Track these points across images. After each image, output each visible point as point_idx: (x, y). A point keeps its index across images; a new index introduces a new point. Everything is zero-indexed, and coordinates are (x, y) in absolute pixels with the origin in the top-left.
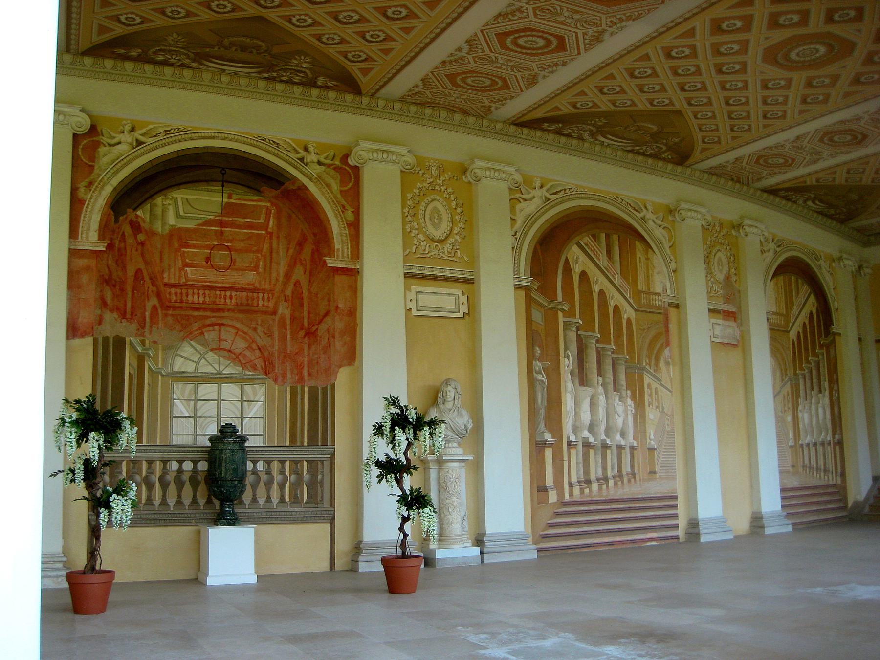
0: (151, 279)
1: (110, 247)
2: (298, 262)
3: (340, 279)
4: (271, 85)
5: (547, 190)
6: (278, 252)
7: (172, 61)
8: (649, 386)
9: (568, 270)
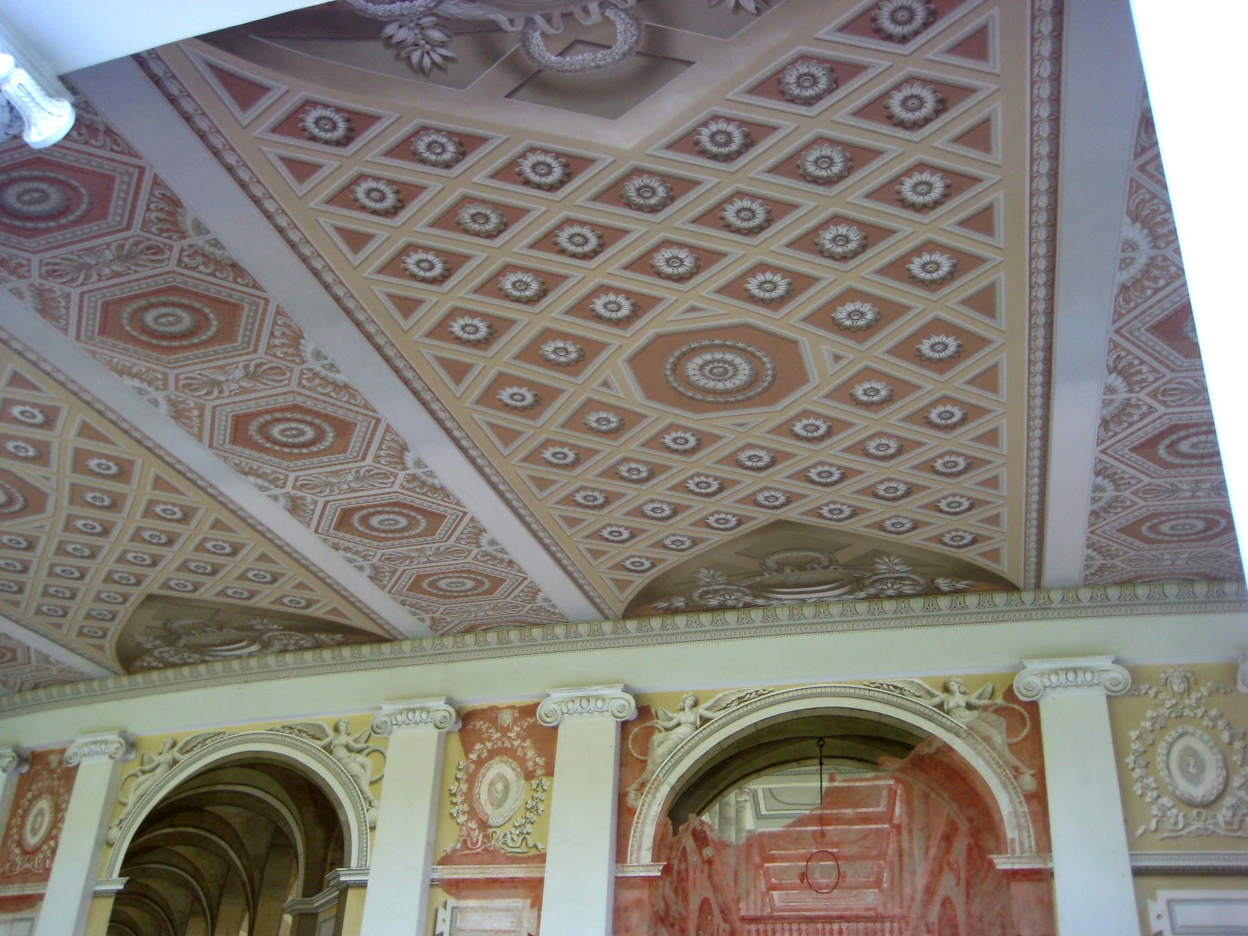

▸ What you will do: Switch "top-left" to "upper-left" in the listing above and reproduce the whole listing with nothing else altered, leaving out the pictures.

▸ Result of the exercise:
Track these points across images. After each image, output each visible point as point_idx: (x, y). A point keeps its index across images; a new index introduces a new point. Everything is zero-indexed, and coordinates are (x, y) in absolute pixels with the origin in the upper-left.
0: (151, 279)
1: (110, 247)
2: (298, 262)
3: (340, 279)
4: (271, 85)
5: (547, 190)
6: (278, 252)
7: (172, 61)
8: (649, 386)
9: (568, 270)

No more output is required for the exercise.